▶ **Task to carry out**: The entire listing below is to be written out exactly, minus the pictures.

▶ **Source records**:
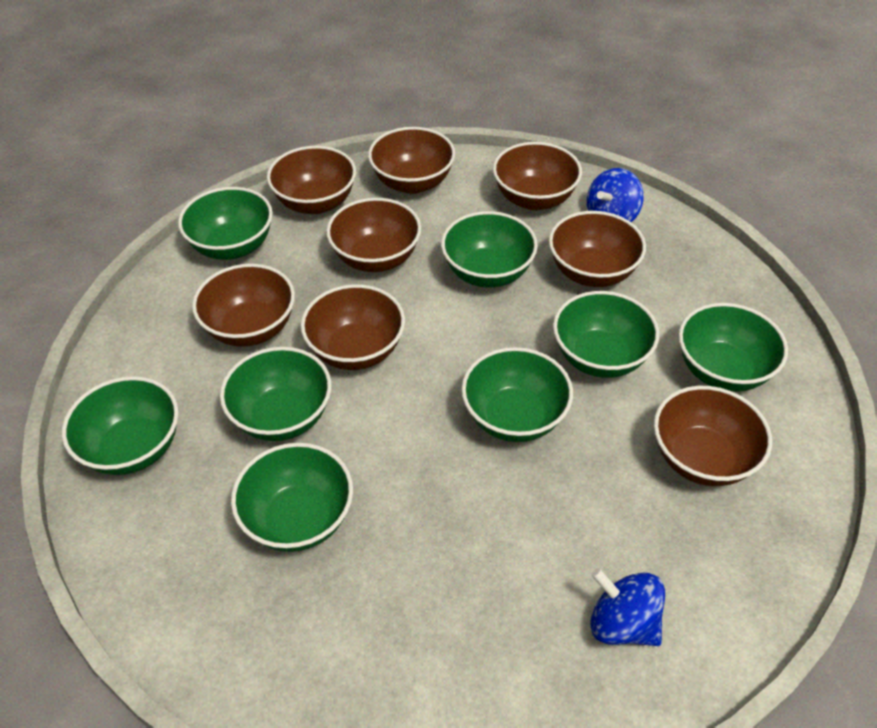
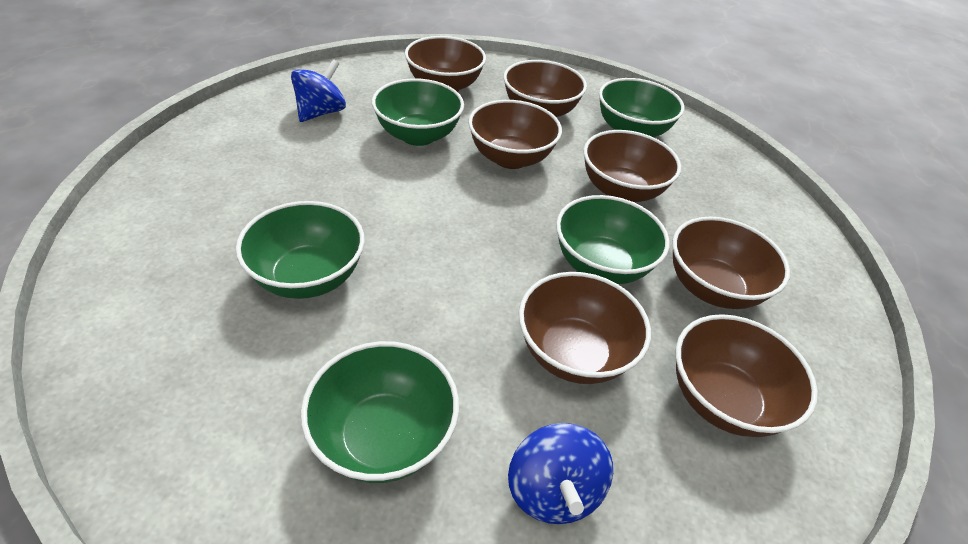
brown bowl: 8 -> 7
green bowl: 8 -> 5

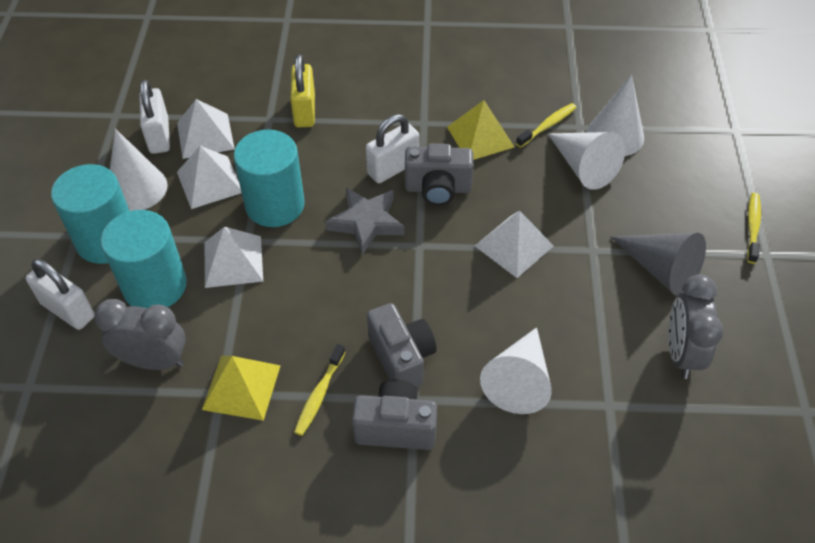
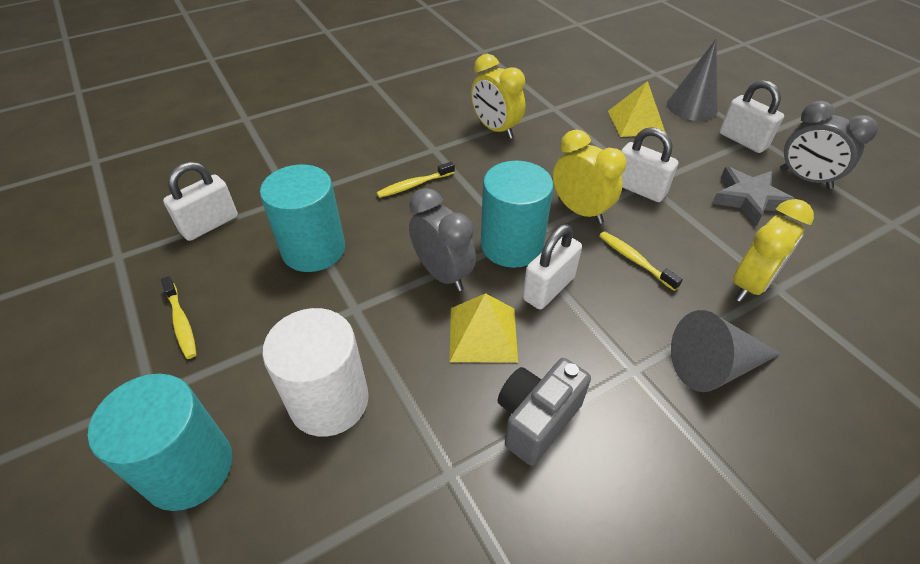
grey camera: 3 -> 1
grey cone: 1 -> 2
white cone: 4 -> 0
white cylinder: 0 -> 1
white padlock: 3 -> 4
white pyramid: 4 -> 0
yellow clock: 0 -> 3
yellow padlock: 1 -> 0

▶ **Answer area**:
brown bowl: 8 -> 7
green bowl: 8 -> 5

grey camera: 3 -> 1
grey cone: 1 -> 2
white cone: 4 -> 0
white cylinder: 0 -> 1
white padlock: 3 -> 4
white pyramid: 4 -> 0
yellow clock: 0 -> 3
yellow padlock: 1 -> 0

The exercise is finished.